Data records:

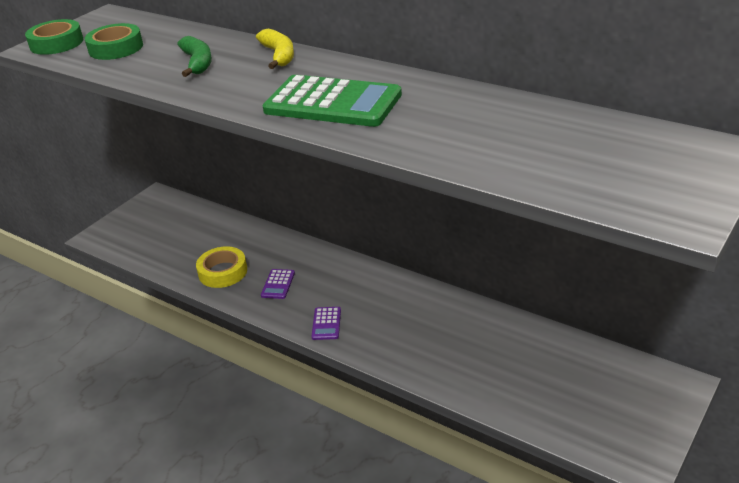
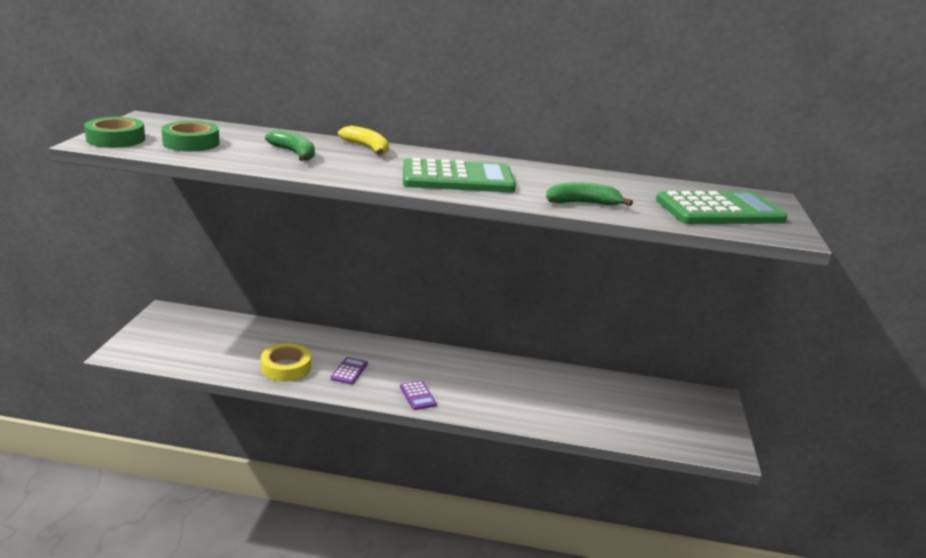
camera: 30 degrees left, 10 degrees down
purple calculator [261,269,295,299] -> purple calculator turned 150 degrees counterclockwise [331,357,368,384]
none -> green banana [546,182,633,206]
none -> green calculator [656,191,788,224]

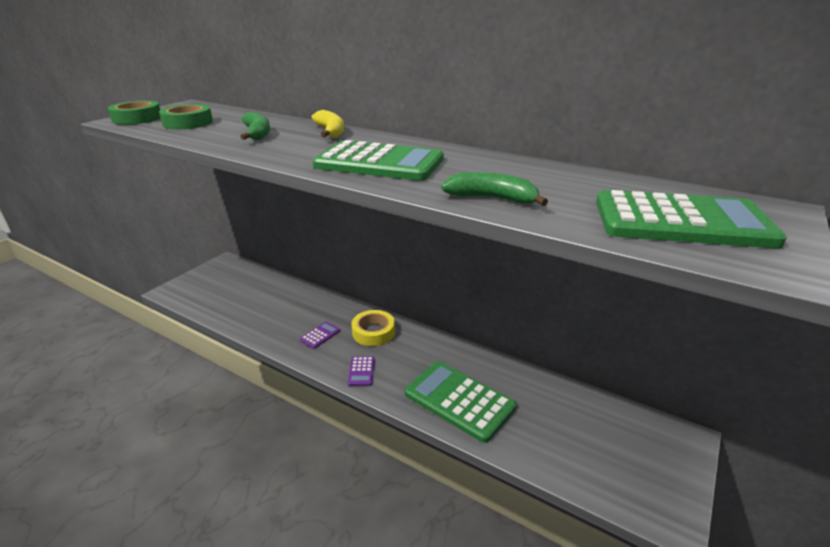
camera: 25 degrees right, 5 degrees up
yellow tape [261,343,311,382] -> yellow tape moved to [351,310,395,346]
none -> green calculator [405,361,517,443]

### Exercise directions
Pull from the data each line where the string "camera" turns up.

### Solution below
camera: 30 degrees left, 10 degrees down
camera: 25 degrees right, 5 degrees up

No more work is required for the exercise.